• [Task item]
Locate all lines in the data below that hold "insert" and show them.

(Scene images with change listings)
▽

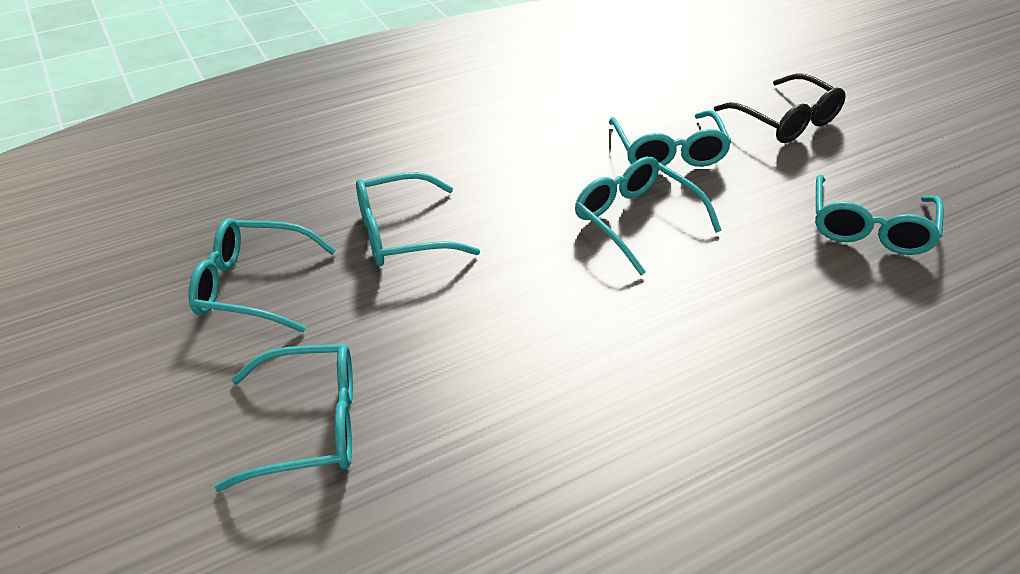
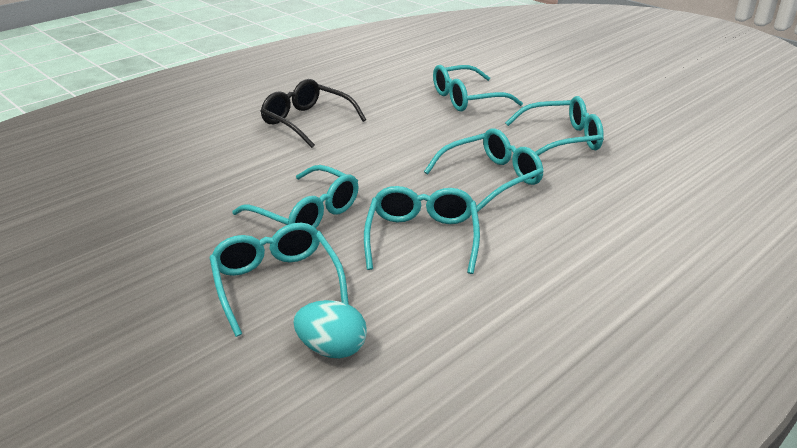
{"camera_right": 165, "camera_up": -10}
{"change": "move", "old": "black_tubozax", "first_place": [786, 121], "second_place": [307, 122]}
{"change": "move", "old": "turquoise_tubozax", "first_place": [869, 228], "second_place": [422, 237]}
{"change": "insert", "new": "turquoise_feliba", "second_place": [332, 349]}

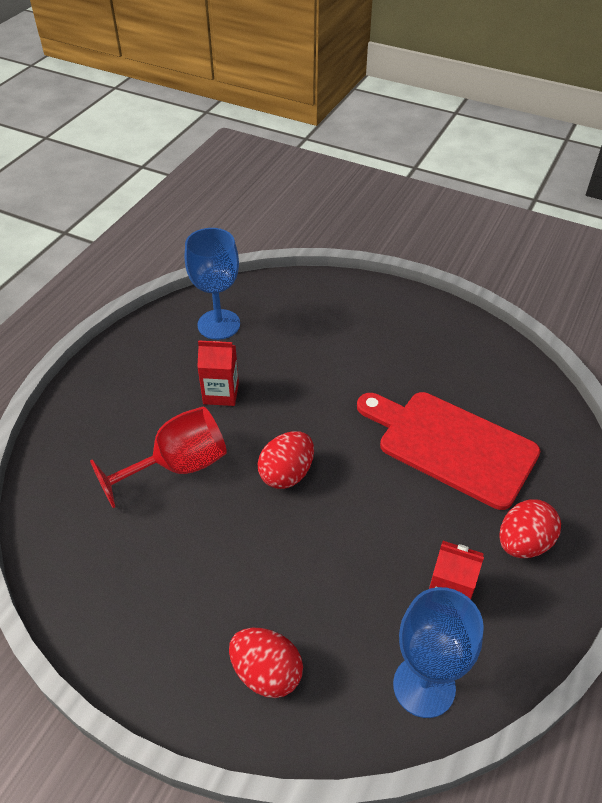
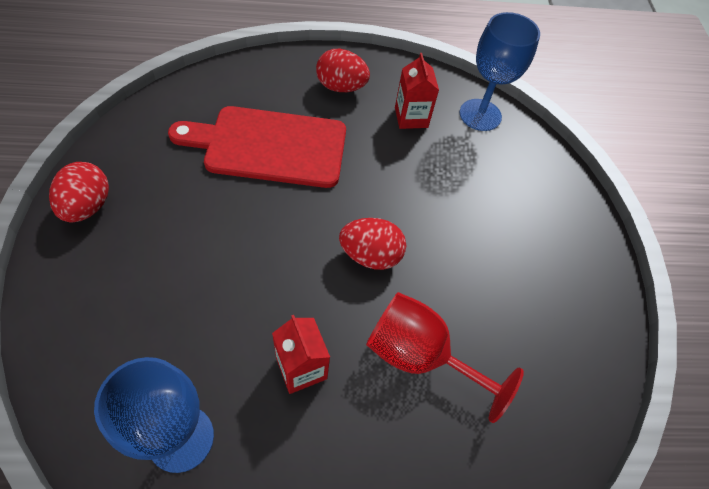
{"camera_right": -125, "camera_up": 10}
{"change": "rotate", "old": "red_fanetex", "first_place": [451, 445], "second_place": [269, 146], "degrees": 90}
{"change": "move", "old": "red_feliba", "first_place": [266, 673], "second_place": [88, 206]}

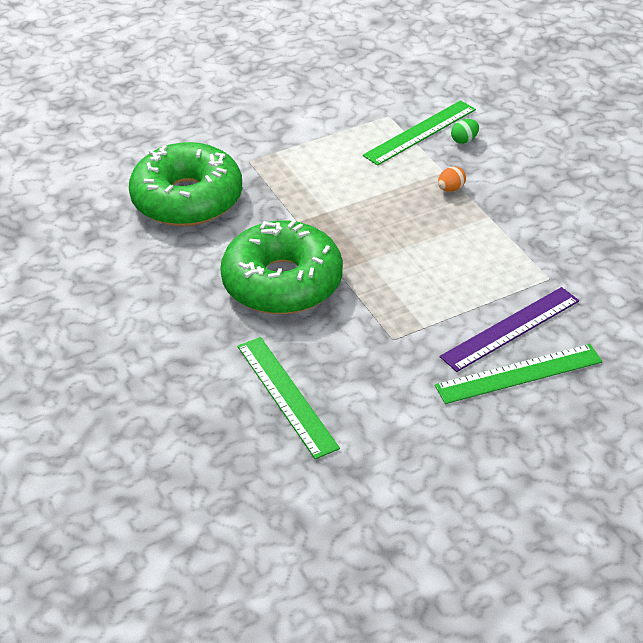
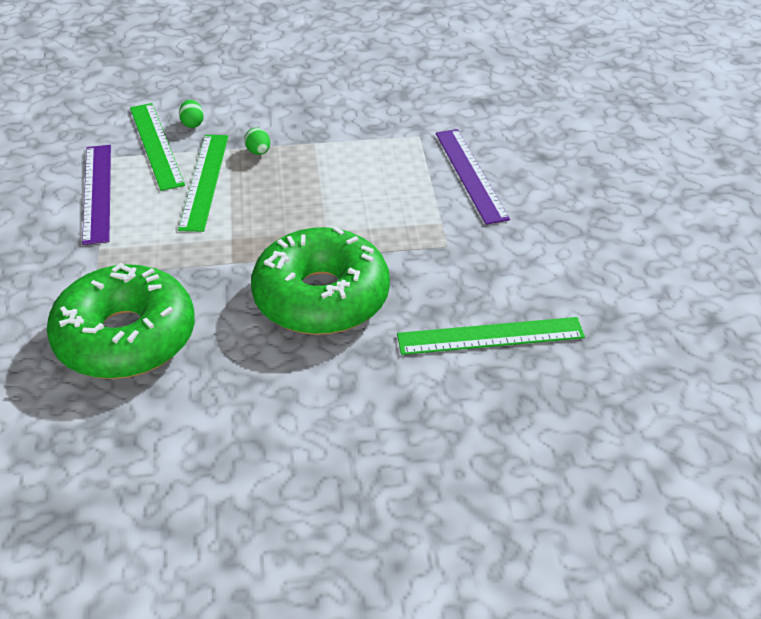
{"camera_right": -70, "camera_up": 0}
{"change": "recolor", "old": "orange_feliba", "new": "green_feliba", "first_place": [451, 189], "second_place": [258, 152]}
{"change": "move", "old": "green_vumosu", "first_place": [519, 374], "second_place": [204, 181]}
{"change": "insert", "new": "purple_vumosu", "second_place": [97, 192]}

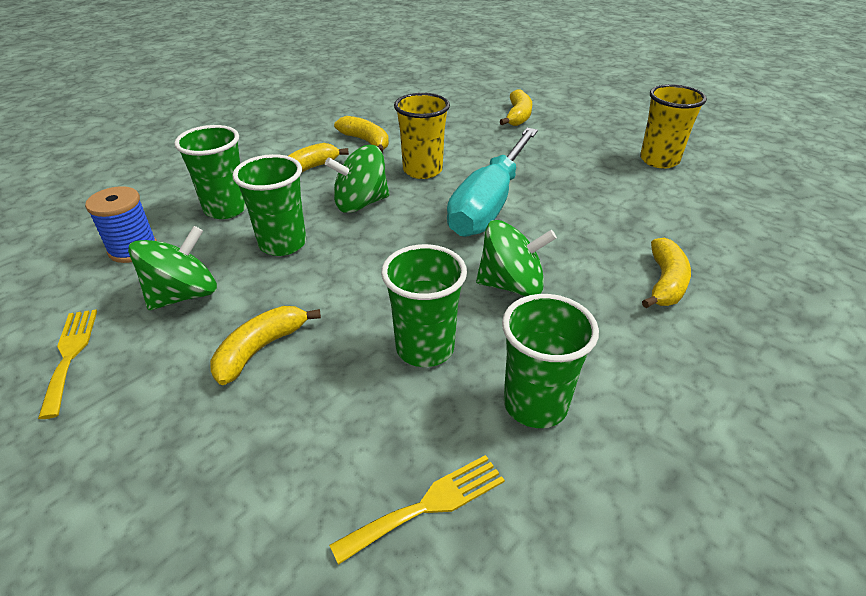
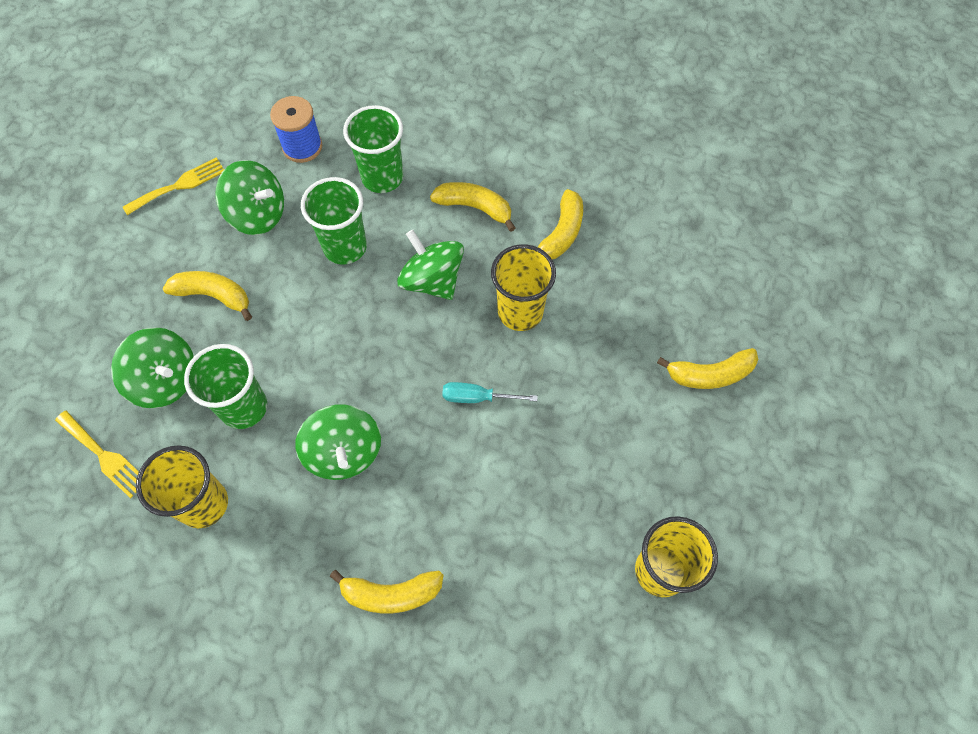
{"camera_right": 70, "camera_up": 25}
{"change": "resize", "old": "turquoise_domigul", "first_place": [489, 203], "second_place": [477, 397], "factor": 0.4}
{"change": "recolor", "old": "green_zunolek", "new": "yellow_zunolek", "first_place": [535, 404], "second_place": [203, 504]}
{"change": "insert", "new": "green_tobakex", "second_place": [166, 380]}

△

• [Finished task]
{"change": "insert", "new": "turquoise_feliba", "second_place": [332, 349]}
{"change": "insert", "new": "purple_vumosu", "second_place": [97, 192]}
{"change": "insert", "new": "green_tobakex", "second_place": [166, 380]}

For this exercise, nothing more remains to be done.